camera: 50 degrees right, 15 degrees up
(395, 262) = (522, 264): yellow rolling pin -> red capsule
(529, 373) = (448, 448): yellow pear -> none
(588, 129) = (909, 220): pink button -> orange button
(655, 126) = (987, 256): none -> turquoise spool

----------------

**What to produce:** Every line of the data must appear again in the answer, exactly as written.

**Final answer:**
camera: 50 degrees right, 15 degrees up
(395, 262) = (522, 264): yellow rolling pin -> red capsule
(529, 373) = (448, 448): yellow pear -> none
(588, 129) = (909, 220): pink button -> orange button
(655, 126) = (987, 256): none -> turquoise spool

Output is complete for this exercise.